YOUR OBJECTIVE: To complete this task, print all the data below exactly but leave out the images.

DATA EXCERPT:
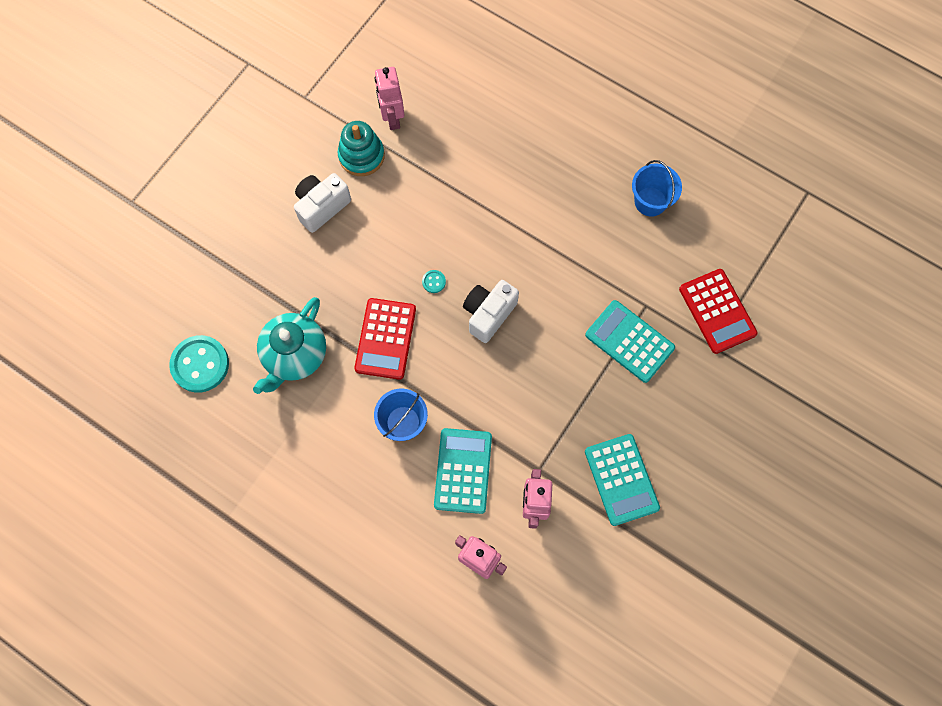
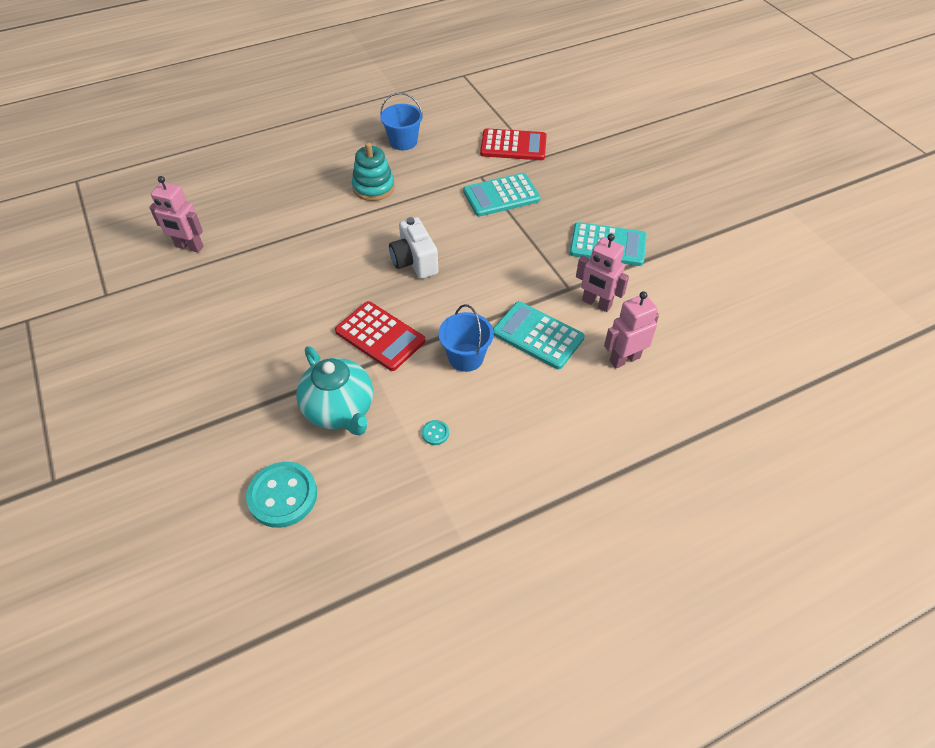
camera: 60 degrees left, 20 degrees down
white camera [294,173,351,233] -> none
turquoise stacking toy [338,121,385,176] -> turquoise stacking toy moved to [352,142,395,201]
turquoise button [422,270,446,293] -> turquoise button moved to [422,420,449,445]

REPLY TO THE EXERCISE:
camera: 60 degrees left, 20 degrees down
white camera [294,173,351,233] -> none
turquoise stacking toy [338,121,385,176] -> turquoise stacking toy moved to [352,142,395,201]
turquoise button [422,270,446,293] -> turquoise button moved to [422,420,449,445]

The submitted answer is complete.